Stored entries

########

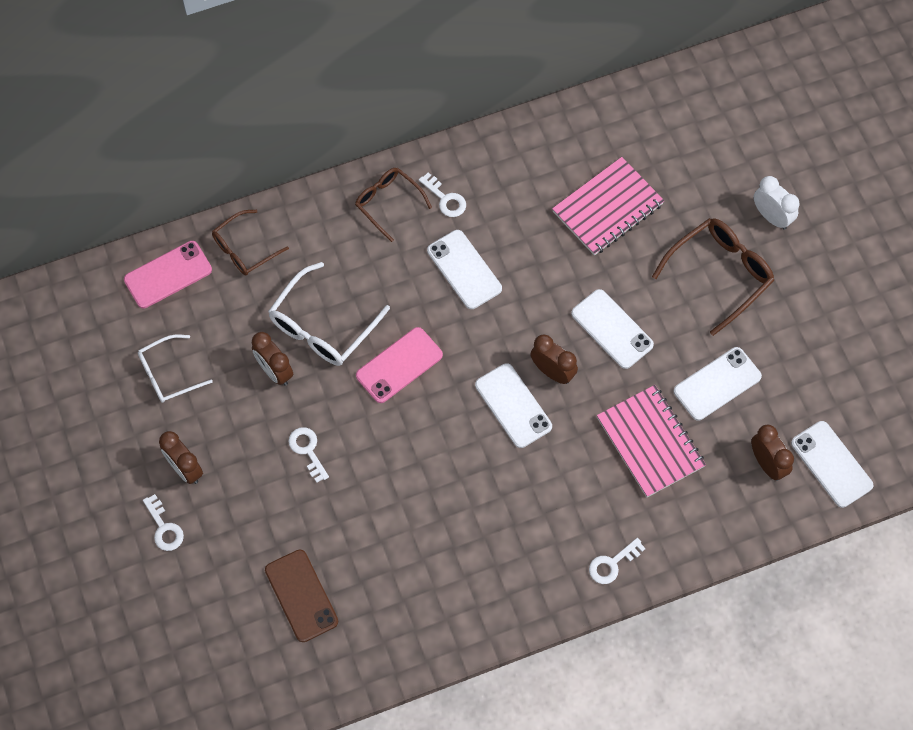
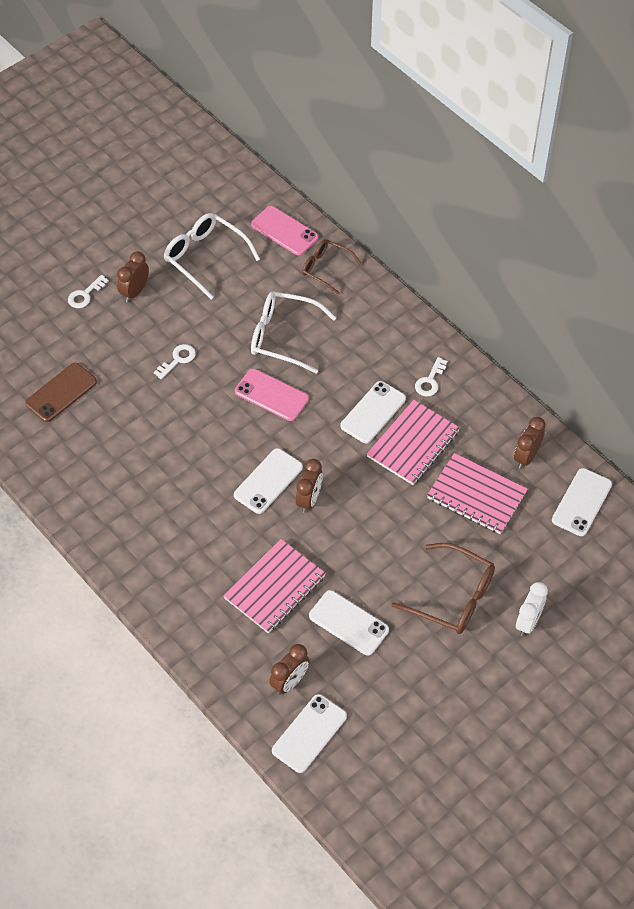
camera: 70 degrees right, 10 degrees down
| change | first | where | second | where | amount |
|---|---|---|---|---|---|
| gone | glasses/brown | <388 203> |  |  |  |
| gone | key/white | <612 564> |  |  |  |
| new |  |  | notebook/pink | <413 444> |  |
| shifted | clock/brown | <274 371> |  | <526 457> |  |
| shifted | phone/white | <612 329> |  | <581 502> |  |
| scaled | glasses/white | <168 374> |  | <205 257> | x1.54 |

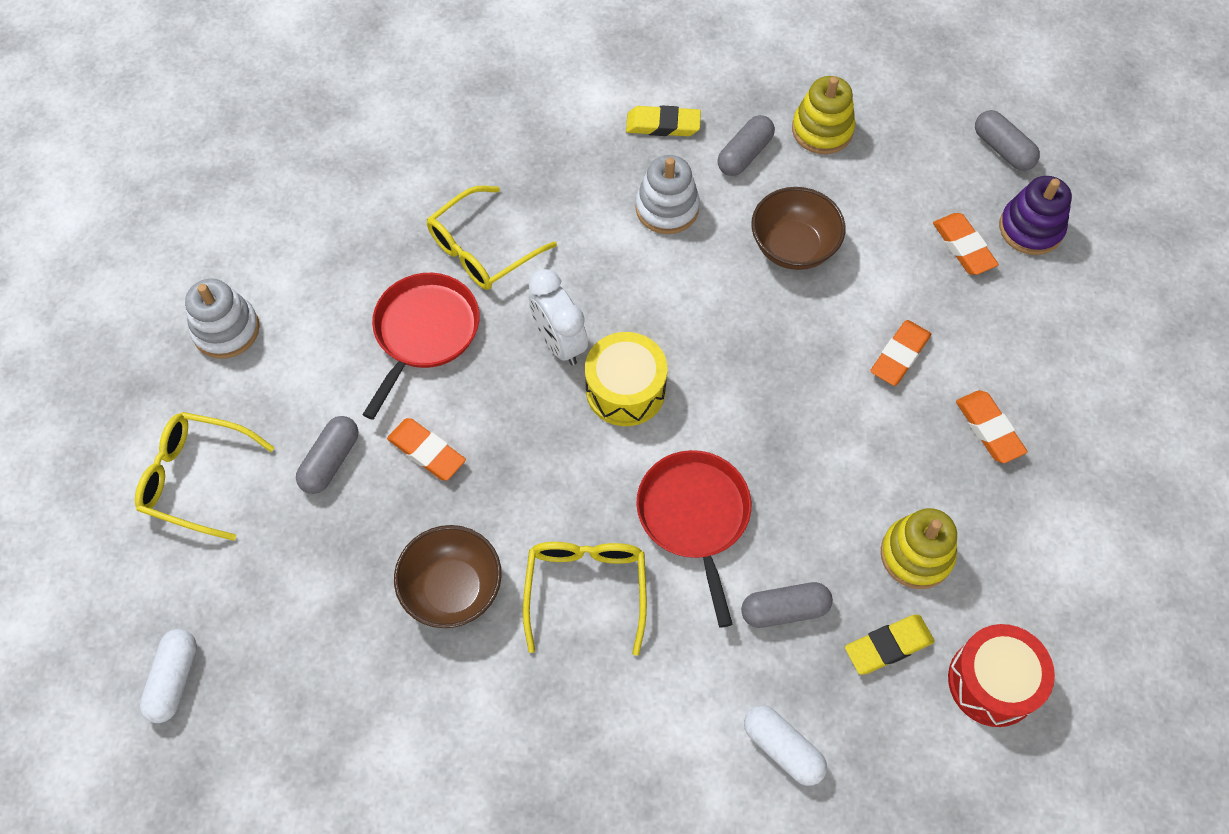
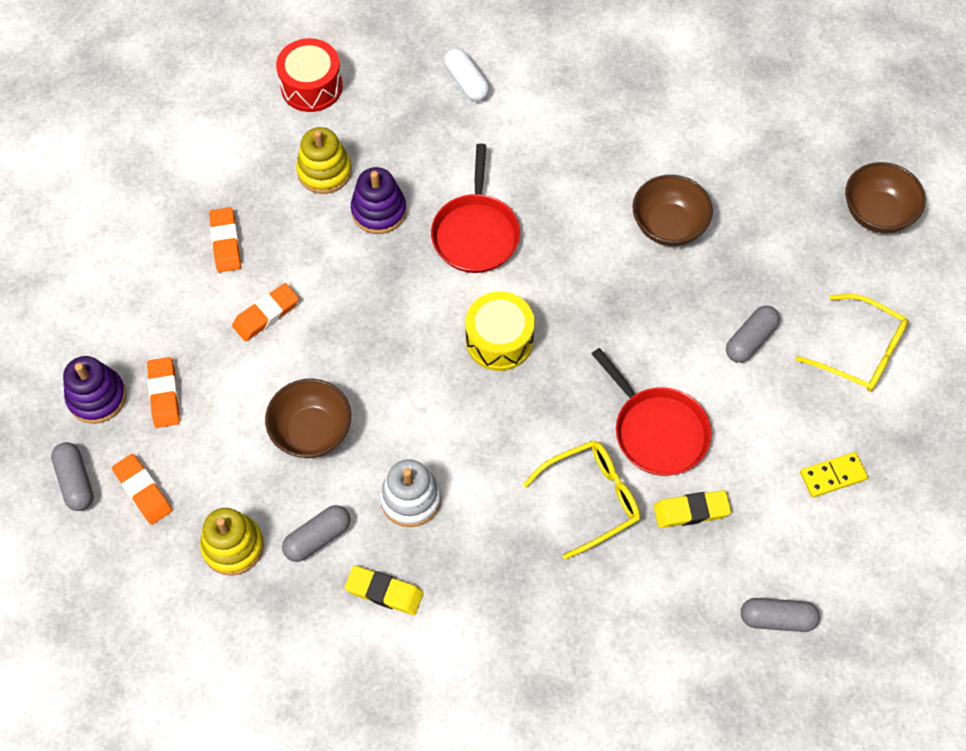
camera: 165 degrees left, 0 degrees up
| change | first | where | second | where | amount |
|---|---|---|---|---|---|
| gone | glasses/yellow | <586 589> |  |  |  |
| gone | clock/white | <559 342> |  |  |  |
| new |  |  | stacking toy/purple | <379 211> |  |
| shifted | eraser/orange | <427 451> |  | <143 491> |  |
| shifted | capsule/grey | <784 609> |  | <777 619> |  |
| shifted | eraser/yellow | <888 646> |  | <691 511> |  |
| swapped | capsule/white | <174 679> | bowl/brown | <877 213> |  |
| swapped | stacking toy/white | <226 330> | domino/yellow | <833 476> |  |
| rotated | pan/red | <424 332> |  | <657 431> | 75 degrees counterclockwise |

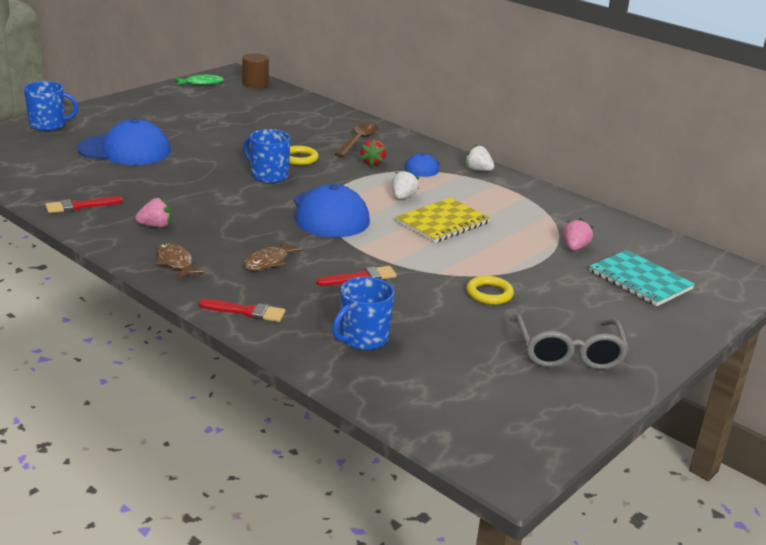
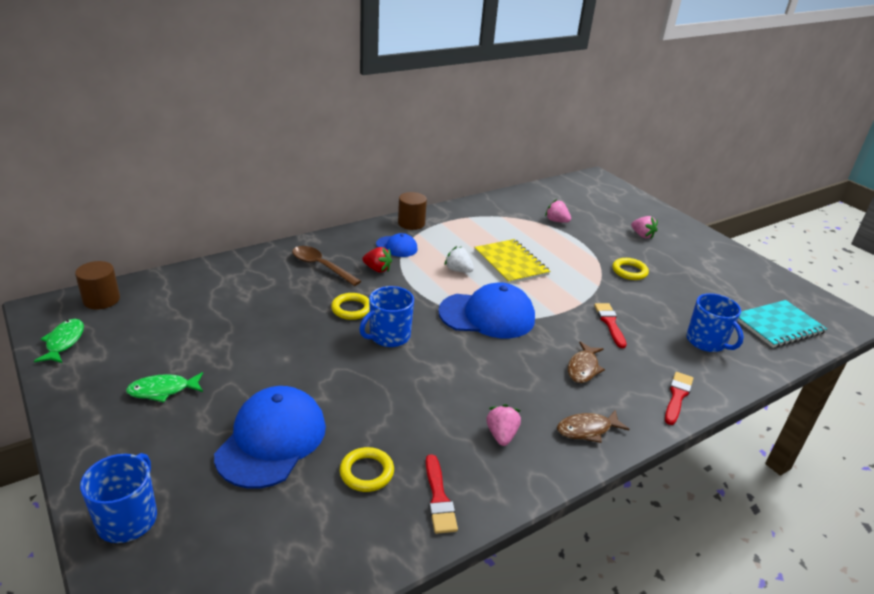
camera: 75 degrees left, 5 degrees up
| change | first | where | second | where | amount |
|---|---|---|---|---|---|
| gone | glasses/grey | <569 353> |  |  |  |
| new |  |  | fish/green | <163 390> |  |
| new |  |  | ring/yellow | <366 472> |  |
| new |  |  | strawberry/pink | <642 235> |  |
| shifted | notebook/turquoise | <640 280> |  | <778 325> |  |
| swapped | strawberry/white | <478 170> | cylinder/brown | <411 223> |  |
| rotated | fish/brown | <268 262> |  | <583 368> | 60 degrees clockwise |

########

- [INSTRUCTIONS FOR THE TASK] Reproduce exactly the lines above from the line with "gone | key/white" to the line with "shifted | phone/white", including both, and add nothing.

- [EXPECTED OUTPUT]
| gone | key/white | <612 564> |  |  |  |
| new |  |  | notebook/pink | <413 444> |  |
| shifted | clock/brown | <274 371> |  | <526 457> |  |
| shifted | phone/white | <612 329> |  | <581 502> |  |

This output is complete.